PROVIDED RECORDS =>
###

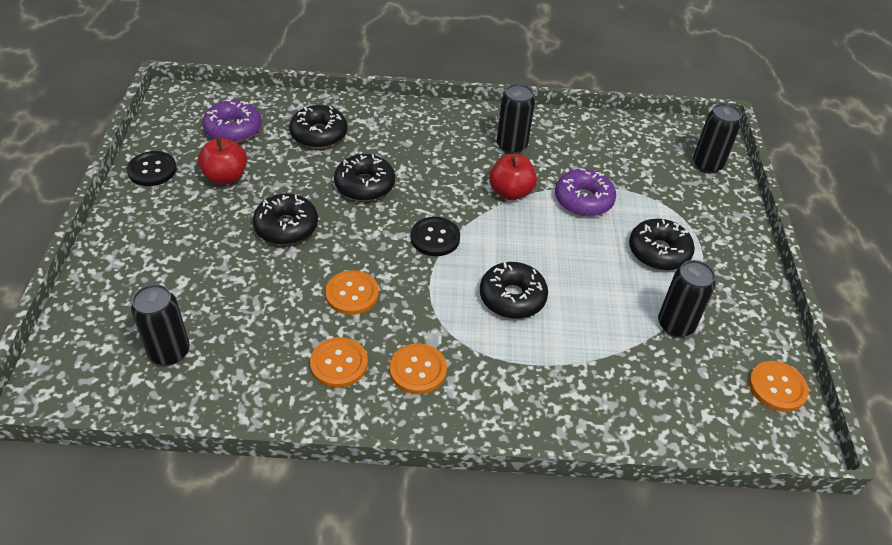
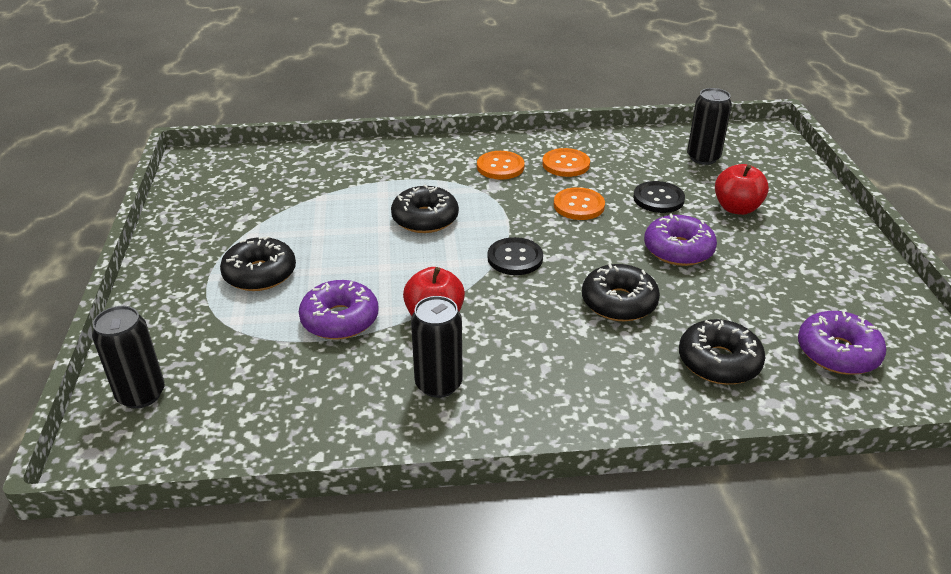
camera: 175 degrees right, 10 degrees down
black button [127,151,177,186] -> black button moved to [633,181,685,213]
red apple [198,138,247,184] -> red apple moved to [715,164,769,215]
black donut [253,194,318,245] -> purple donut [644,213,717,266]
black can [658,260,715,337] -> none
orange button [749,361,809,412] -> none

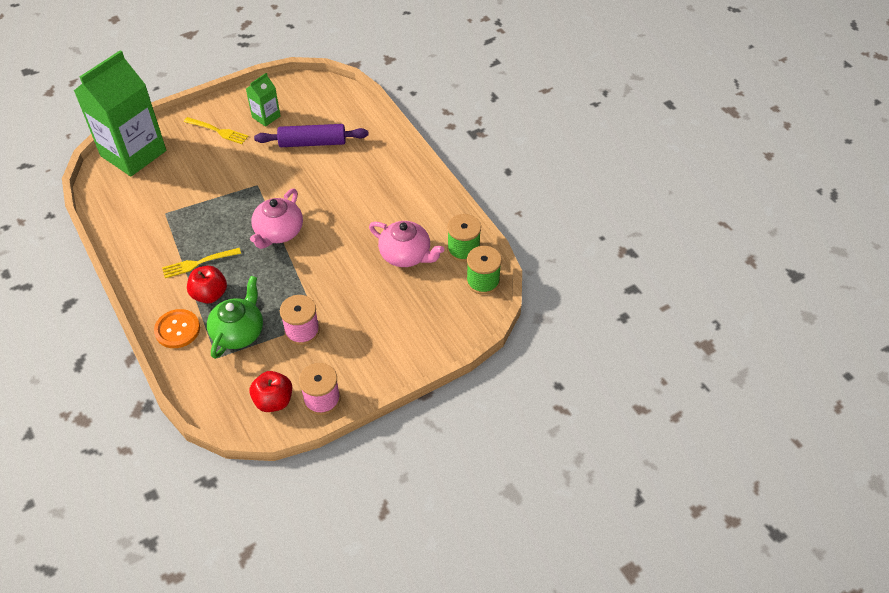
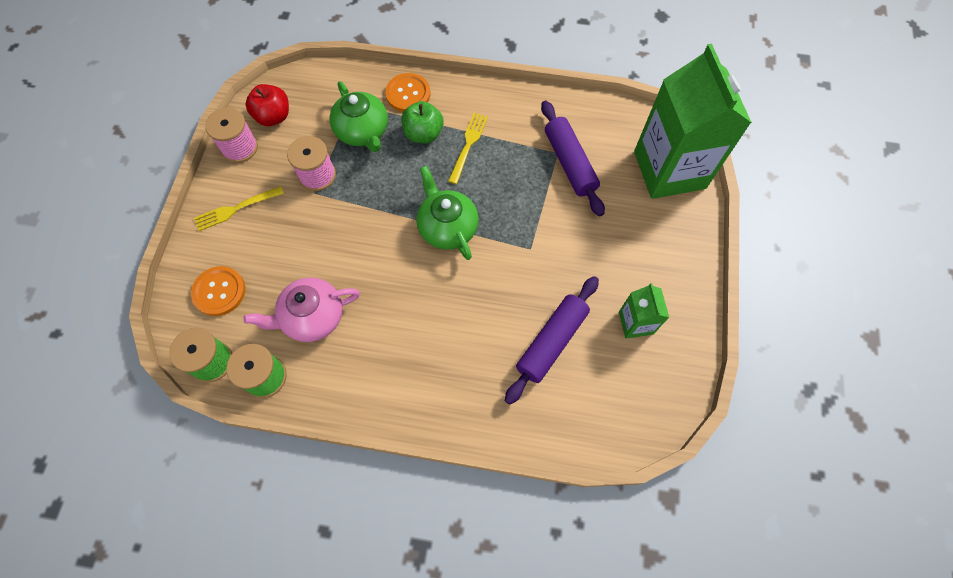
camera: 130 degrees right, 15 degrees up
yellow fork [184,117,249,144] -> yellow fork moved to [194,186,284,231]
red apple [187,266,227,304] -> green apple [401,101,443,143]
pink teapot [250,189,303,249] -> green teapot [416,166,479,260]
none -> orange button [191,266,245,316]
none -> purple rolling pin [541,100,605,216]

###

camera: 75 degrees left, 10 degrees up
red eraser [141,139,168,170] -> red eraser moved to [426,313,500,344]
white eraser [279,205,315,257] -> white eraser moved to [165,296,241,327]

###

YOUR OBJECTIVE => Although pictures appear among the records above, none are to be output; print exactly the lines from the line containing "camera: 175 degrees right, 10 degrees down" through the line containing "none -> purple rolling pin [541,100,605,216]".

OUTPUT BELOW =>
camera: 175 degrees right, 10 degrees down
black button [127,151,177,186] -> black button moved to [633,181,685,213]
red apple [198,138,247,184] -> red apple moved to [715,164,769,215]
black donut [253,194,318,245] -> purple donut [644,213,717,266]
black can [658,260,715,337] -> none
orange button [749,361,809,412] -> none

camera: 130 degrees right, 15 degrees up
yellow fork [184,117,249,144] -> yellow fork moved to [194,186,284,231]
red apple [187,266,227,304] -> green apple [401,101,443,143]
pink teapot [250,189,303,249] -> green teapot [416,166,479,260]
none -> orange button [191,266,245,316]
none -> purple rolling pin [541,100,605,216]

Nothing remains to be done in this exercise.